Colored object listings:

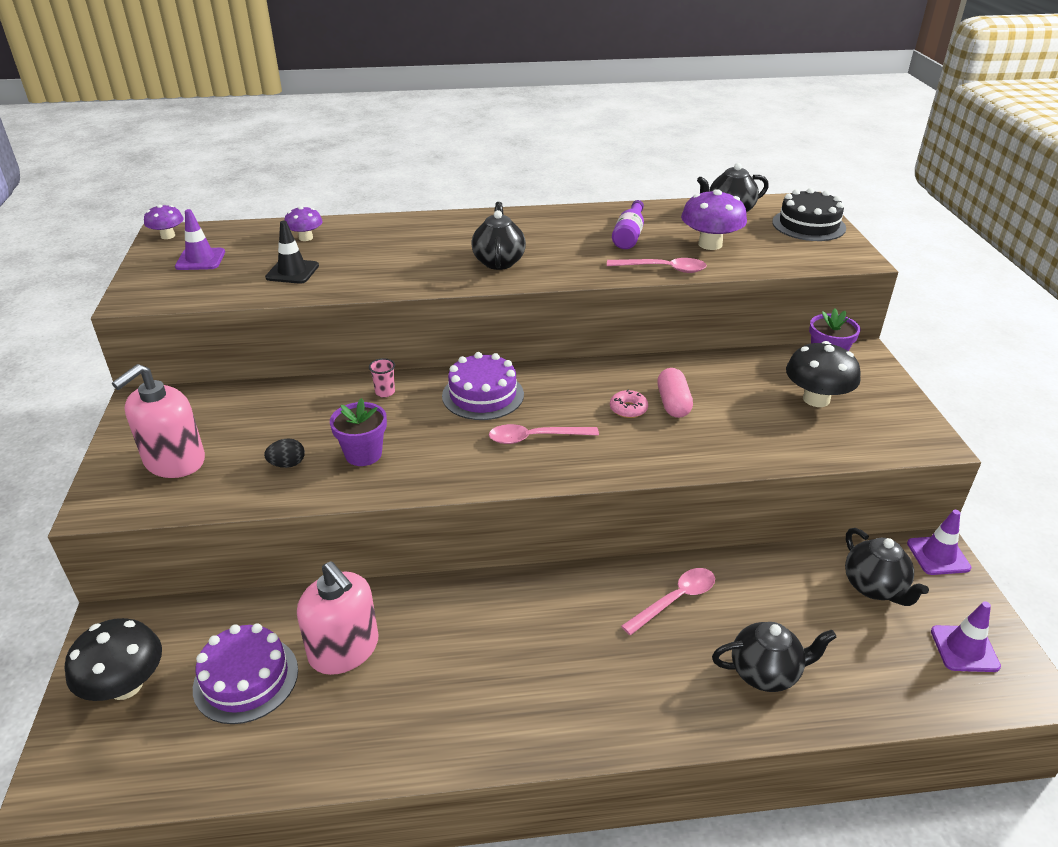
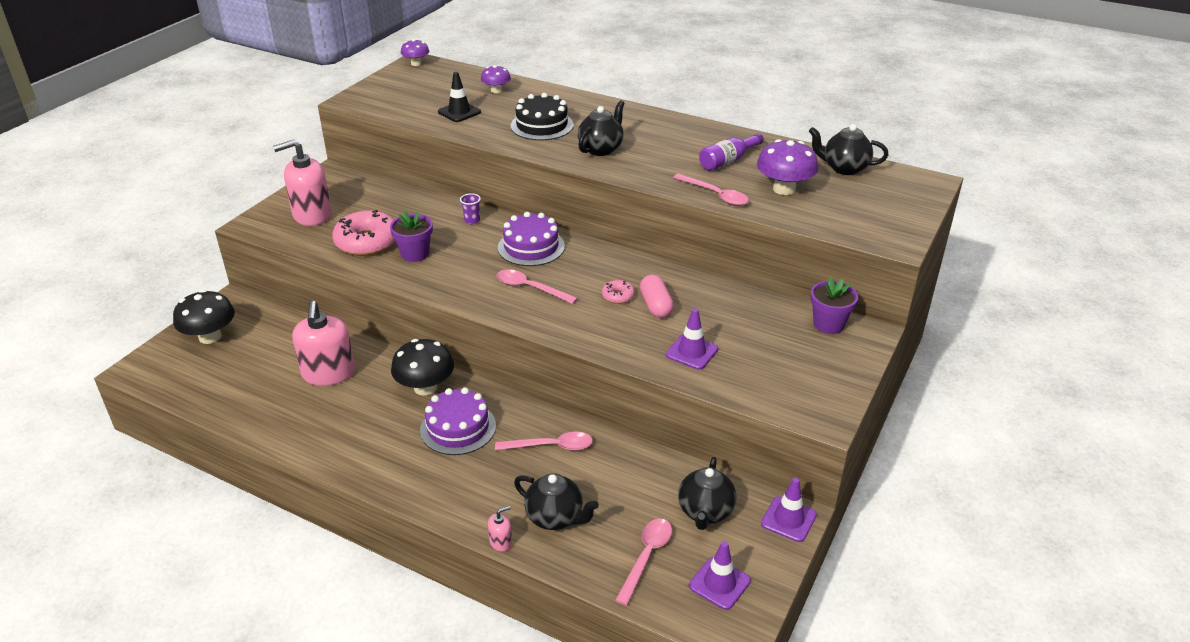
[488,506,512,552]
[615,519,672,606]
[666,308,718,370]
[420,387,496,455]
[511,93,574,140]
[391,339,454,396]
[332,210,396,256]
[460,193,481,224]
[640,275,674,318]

[Task]:
In the records above, return only the line that contains "[666,308,718,370]" and every line after it through the last, exactly as they appear.

[Result of this exercise]:
[666,308,718,370]
[420,387,496,455]
[511,93,574,140]
[391,339,454,396]
[332,210,396,256]
[460,193,481,224]
[640,275,674,318]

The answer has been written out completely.